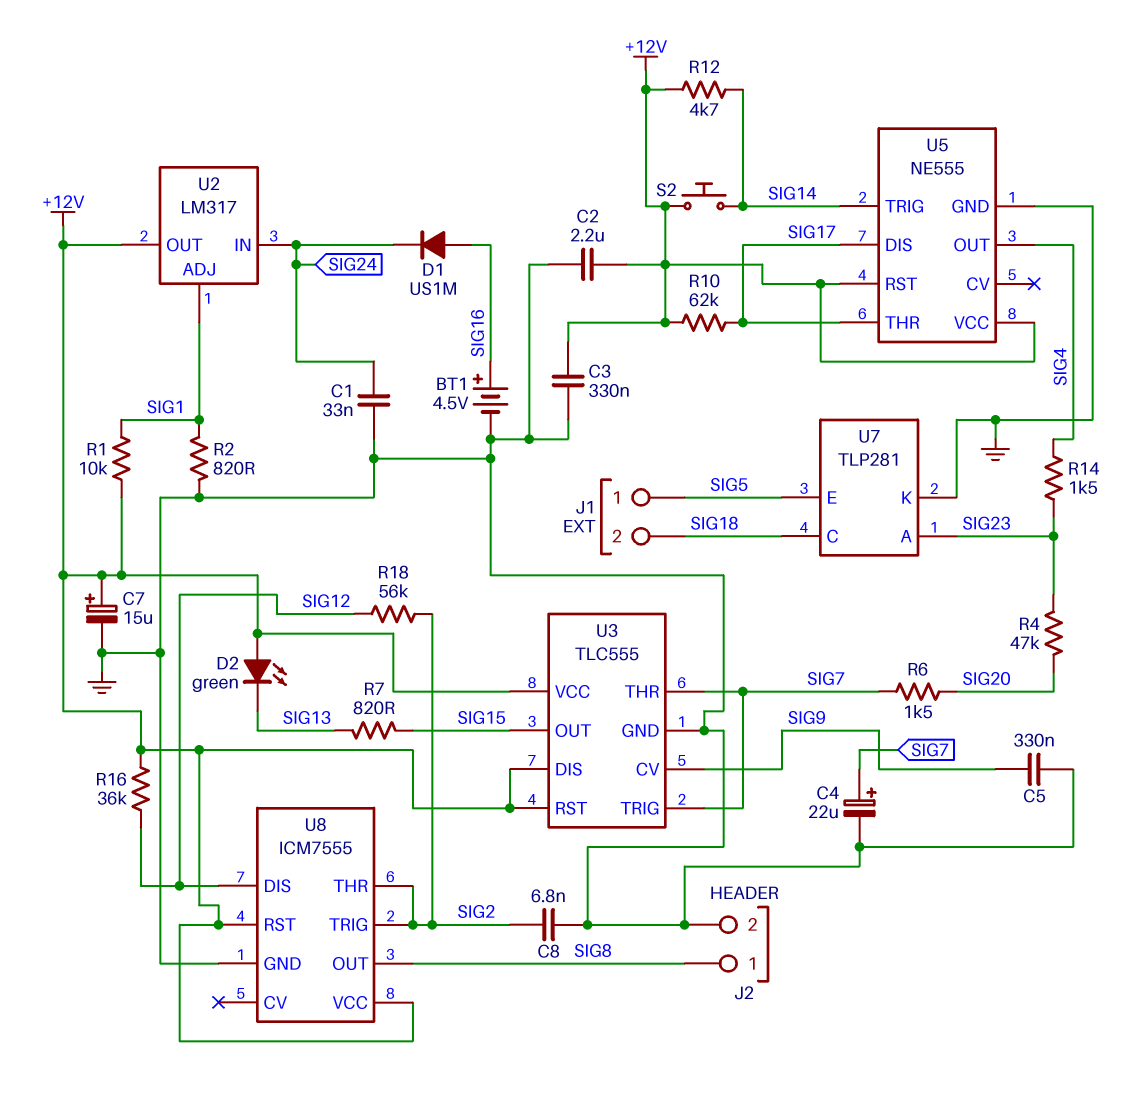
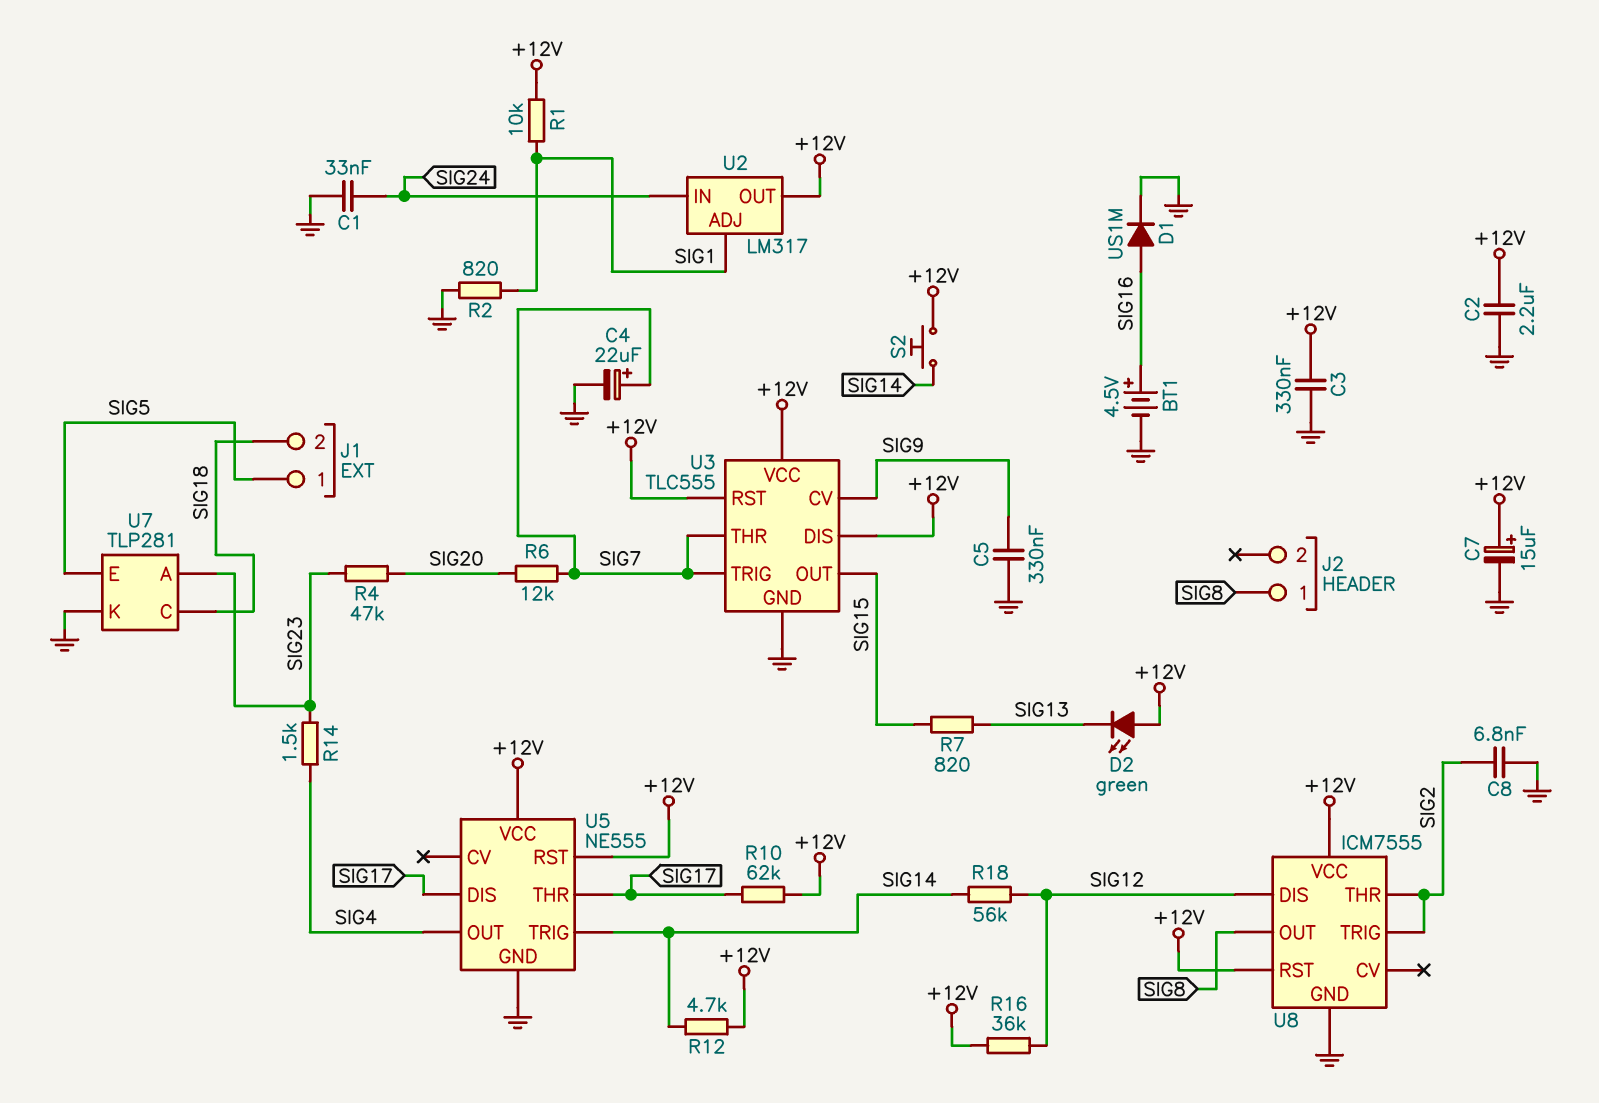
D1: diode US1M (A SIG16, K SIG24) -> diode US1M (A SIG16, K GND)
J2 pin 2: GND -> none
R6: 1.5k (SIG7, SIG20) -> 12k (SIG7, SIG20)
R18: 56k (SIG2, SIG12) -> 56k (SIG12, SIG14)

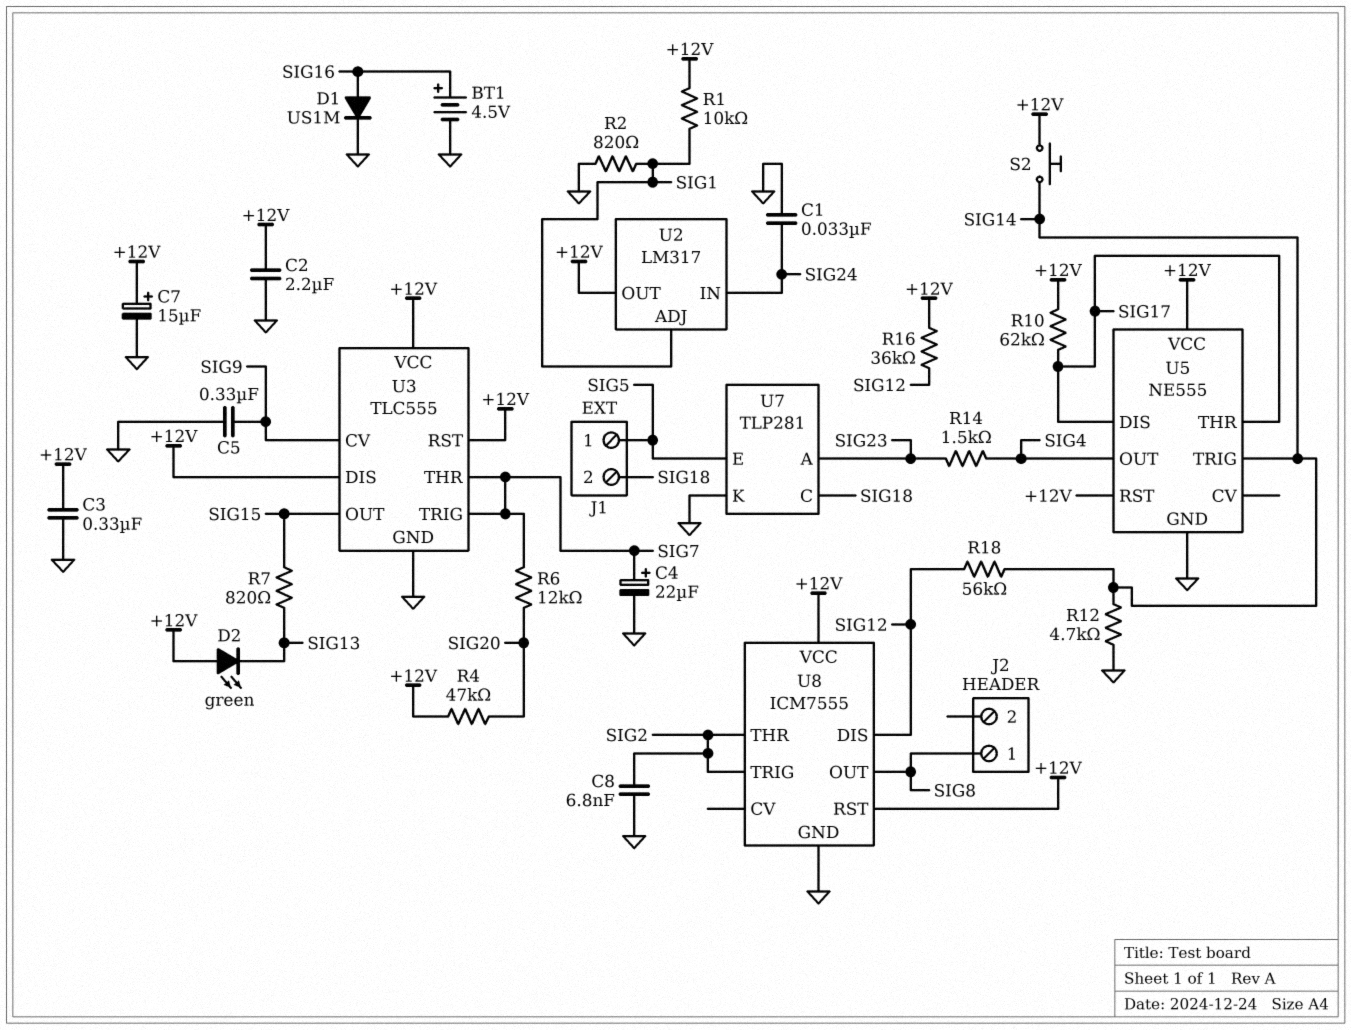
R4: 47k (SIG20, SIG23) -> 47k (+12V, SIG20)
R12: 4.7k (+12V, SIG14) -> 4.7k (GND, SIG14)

════════════════════

Copy out the entries above in full and exactly, skipping every picture.

D1: diode US1M (A SIG16, K SIG24) -> diode US1M (A SIG16, K GND)
J2 pin 2: GND -> none
R6: 1.5k (SIG7, SIG20) -> 12k (SIG7, SIG20)
R18: 56k (SIG2, SIG12) -> 56k (SIG12, SIG14)

R4: 47k (SIG20, SIG23) -> 47k (+12V, SIG20)
R12: 4.7k (+12V, SIG14) -> 4.7k (GND, SIG14)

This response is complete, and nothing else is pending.